* _DATA EXCERPTS_:
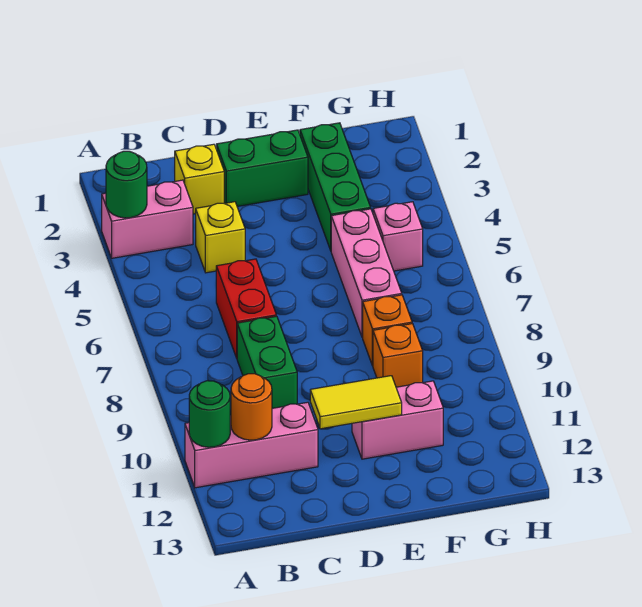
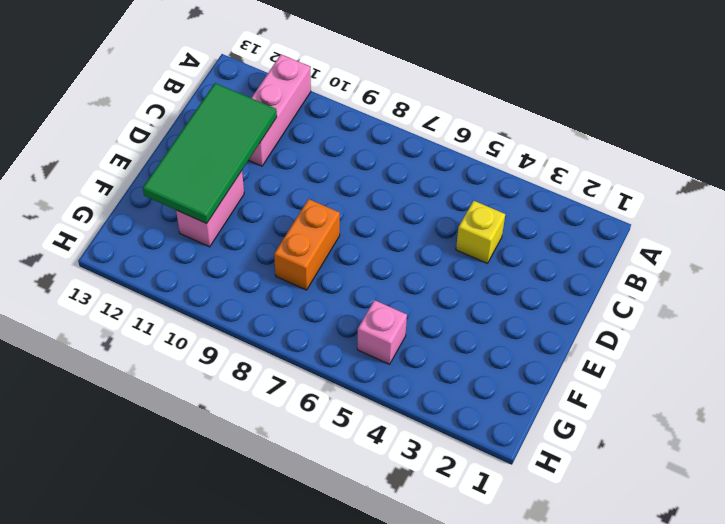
green tile C11:F12 level 2 -> yellow tile D11:E11 level 2
orange brick E8:F8 level 1 -> orange brick F8 level 1
none -> pink brick A3:B3 level 1
none -> yellow brick C2 level 1
none -> red brick C6:C7 level 1

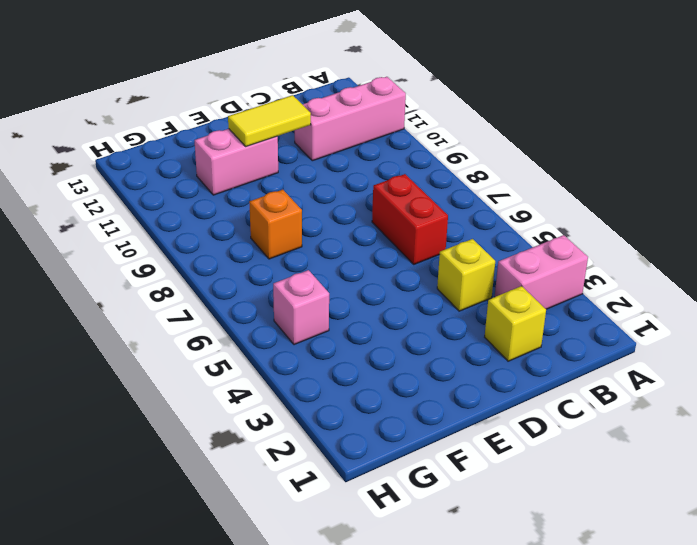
none -> green brick C8:C9 level 1
none -> green brick D2:E2 level 1
none -> green brick F2:F4 level 1

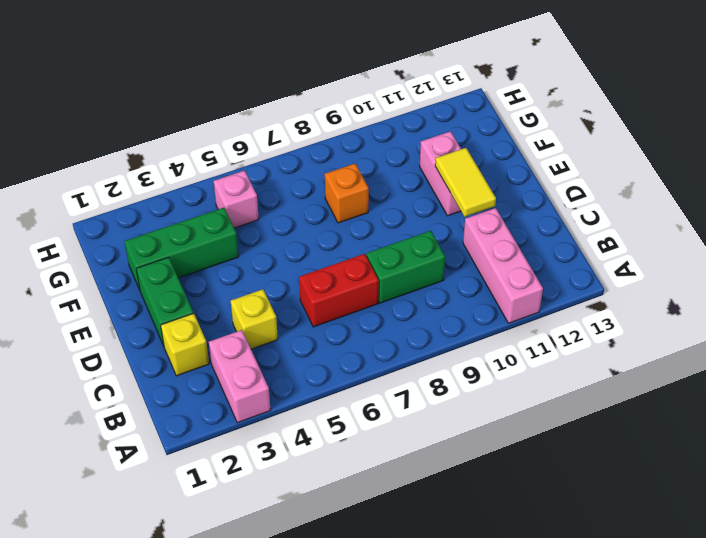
none -> pink brick F5:F7 level 1
none -> orange brick F9 level 1
none -> green round brick A3 level 2

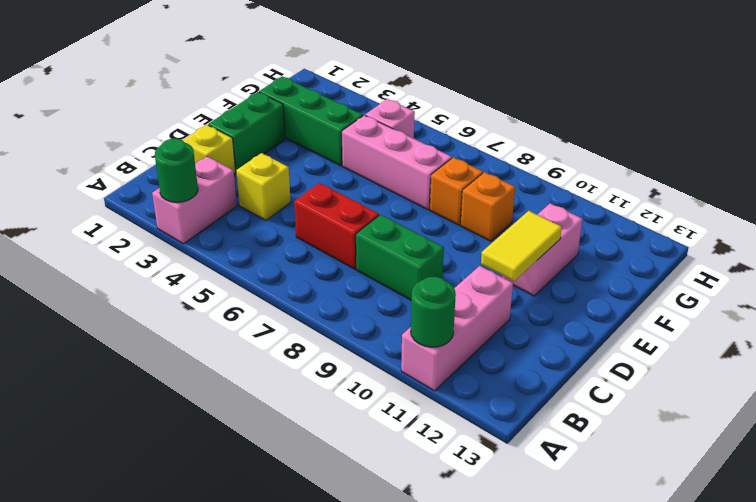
none -> orange round brick B11 level 2

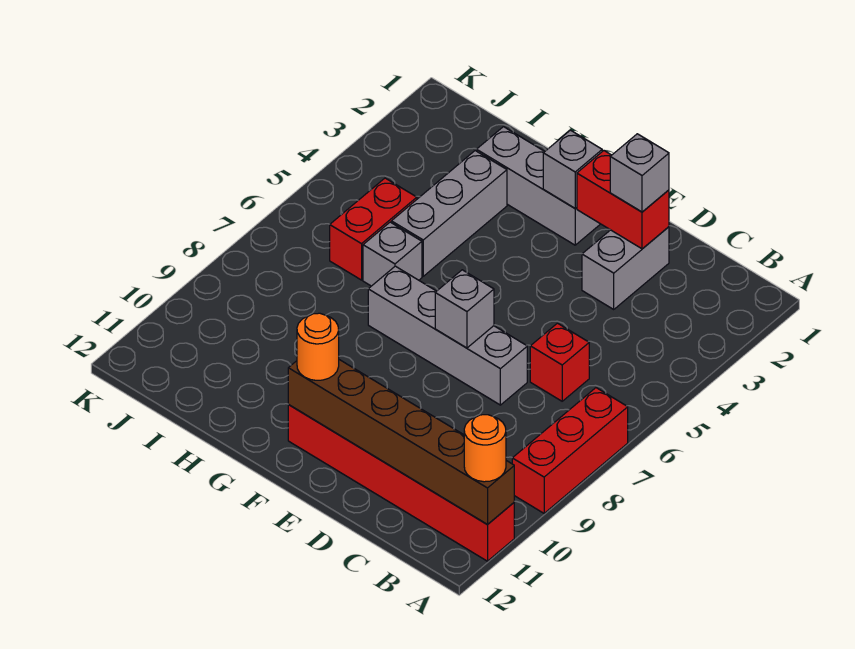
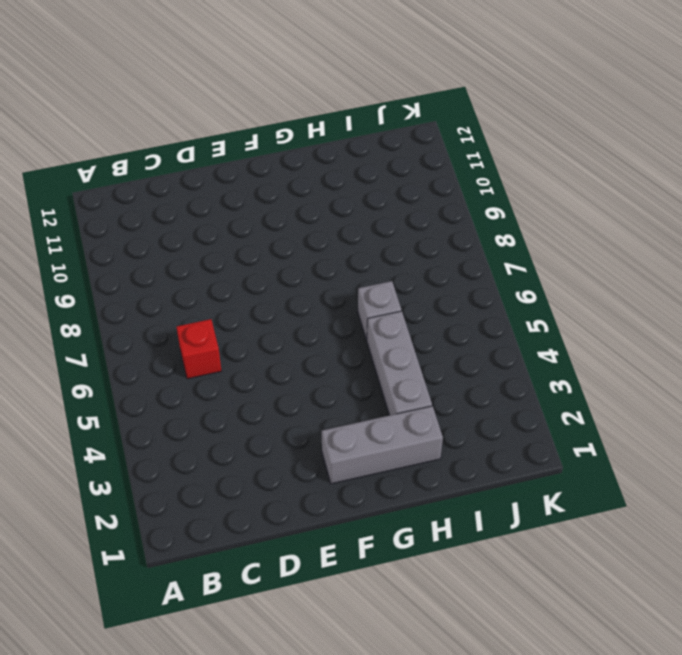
none -> red brick A7:A9 level 1
none -> red brick A11:F11 level 1
none -> grey brick D2:D3 level 1

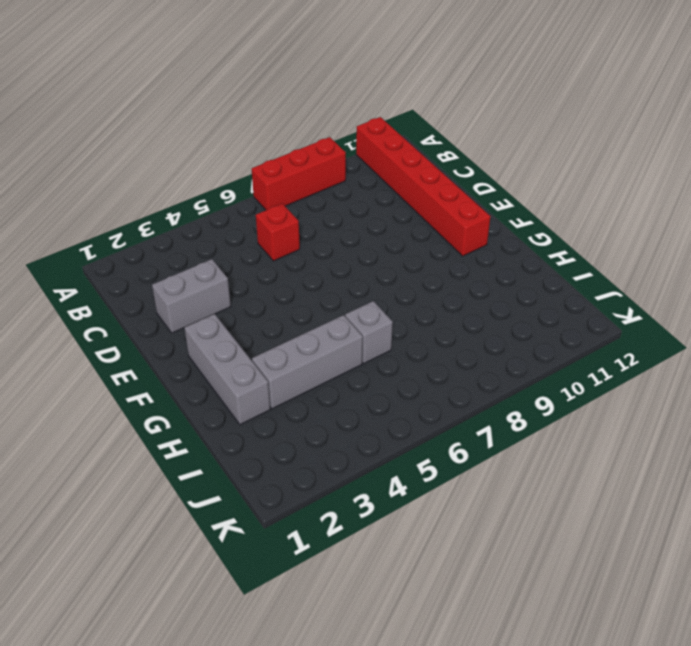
none -> grey brick D7:G7 level 1
none -> red brick I5:I6 level 1
none -> brown brick A11:F11 level 2

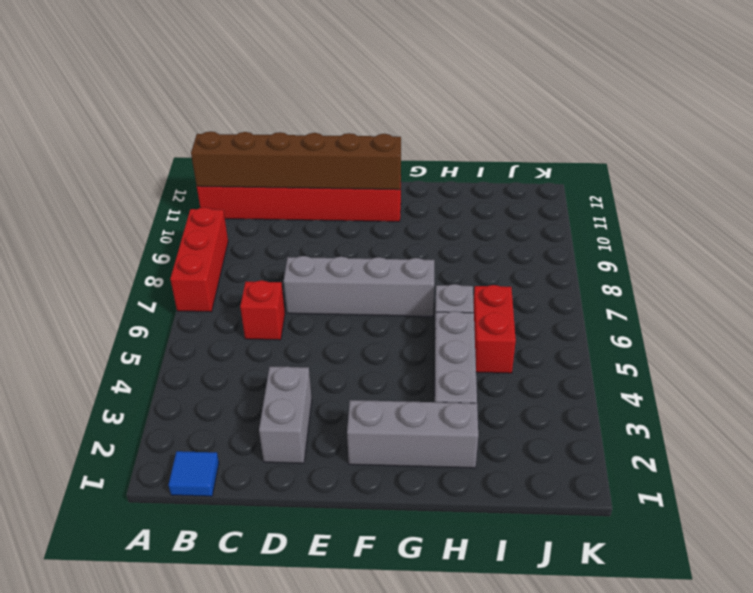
blue tile B1 level 1 -> none
none -> red brick D2:E2 level 2
none -> grey brick E7 level 2
none -> grey brick F2 level 2

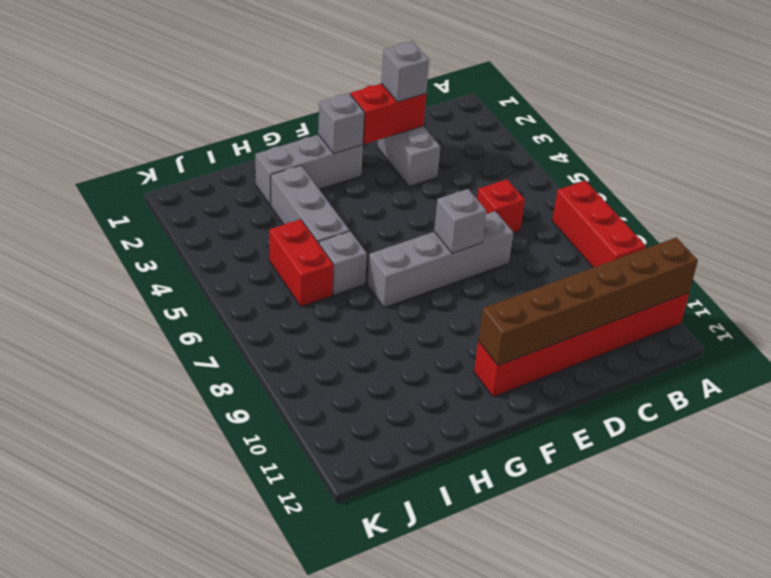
none -> orange round brick A11 level 3
none -> orange round brick F11 level 3

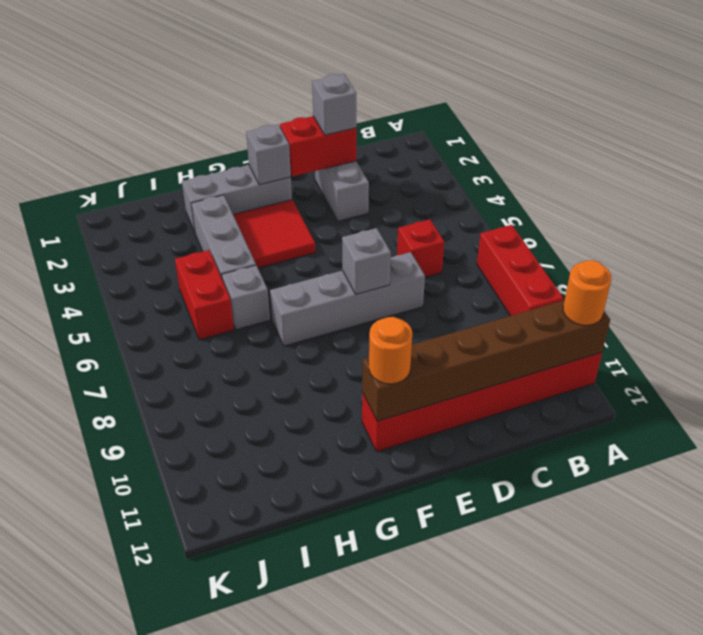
red tile F3:G4 level 1 -> none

* _PROBLEM_: Reproduce each record above by retyping it exactly; omit all images.

* _RESULT BELOW_:
green tile C11:F12 level 2 -> yellow tile D11:E11 level 2
orange brick E8:F8 level 1 -> orange brick F8 level 1
none -> pink brick A3:B3 level 1
none -> yellow brick C2 level 1
none -> red brick C6:C7 level 1

none -> green brick C8:C9 level 1
none -> green brick D2:E2 level 1
none -> green brick F2:F4 level 1

none -> pink brick F5:F7 level 1
none -> orange brick F9 level 1
none -> green round brick A3 level 2

none -> orange round brick B11 level 2

none -> red brick A7:A9 level 1
none -> red brick A11:F11 level 1
none -> grey brick D2:D3 level 1

none -> grey brick D7:G7 level 1
none -> red brick I5:I6 level 1
none -> brown brick A11:F11 level 2

blue tile B1 level 1 -> none
none -> red brick D2:E2 level 2
none -> grey brick E7 level 2
none -> grey brick F2 level 2

none -> orange round brick A11 level 3
none -> orange round brick F11 level 3

red tile F3:G4 level 1 -> none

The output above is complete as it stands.